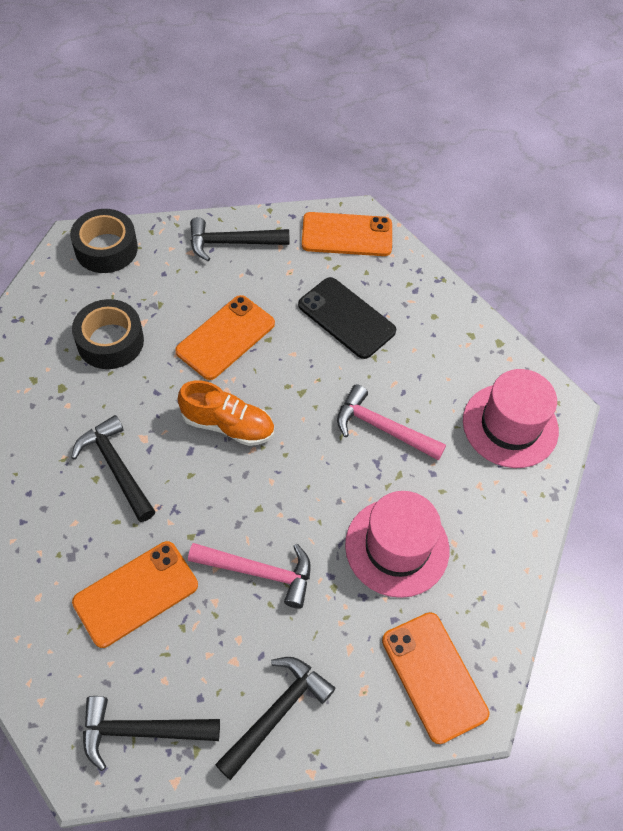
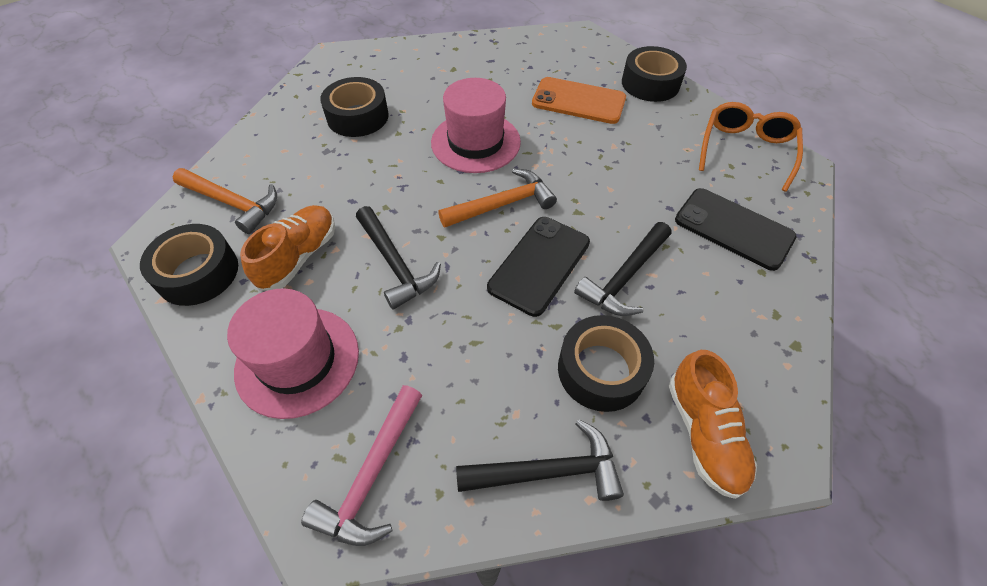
black hammer: [71,415,155,522] [83,696,220,771] [190,217,289,261] [215,657,335,780] = 4 -> [356,206,441,310] [456,419,624,501] [574,222,671,316] = 3
black phone: [298,277,396,359] = 1 -> [487,217,590,317] [675,188,797,271] = 2
black tape: [70,209,138,273] [72,299,144,369] = 2 -> [140,224,238,306] [320,77,389,137] [558,315,654,412] [622,46,687,102] = 4
orange glasses: none = 0 -> [699,102,803,192] = 1
orange hammer: none = 0 -> [173,168,277,234] [438,168,557,228] = 2
orange phone: [72,541,198,648] [175,295,275,380] [302,212,392,256] [382,612,489,744] = 4 -> [532,77,626,124] = 1
orange shoe: [178,381,274,446] = 1 -> [240,205,335,291] [669,350,757,499] = 2
pink hammer: [188,543,311,608] [337,384,446,461] = 2 -> [301,385,422,546] = 1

> **WORK TASK**
I would like the material above returned exactly as it stands, without its pictures.

> **RESULT FOR THIS EXERCISE**
black hammer: [71,415,155,522] [83,696,220,771] [190,217,289,261] [215,657,335,780] = 4 -> [356,206,441,310] [456,419,624,501] [574,222,671,316] = 3
black phone: [298,277,396,359] = 1 -> [487,217,590,317] [675,188,797,271] = 2
black tape: [70,209,138,273] [72,299,144,369] = 2 -> [140,224,238,306] [320,77,389,137] [558,315,654,412] [622,46,687,102] = 4
orange glasses: none = 0 -> [699,102,803,192] = 1
orange hammer: none = 0 -> [173,168,277,234] [438,168,557,228] = 2
orange phone: [72,541,198,648] [175,295,275,380] [302,212,392,256] [382,612,489,744] = 4 -> [532,77,626,124] = 1
orange shoe: [178,381,274,446] = 1 -> [240,205,335,291] [669,350,757,499] = 2
pink hammer: [188,543,311,608] [337,384,446,461] = 2 -> [301,385,422,546] = 1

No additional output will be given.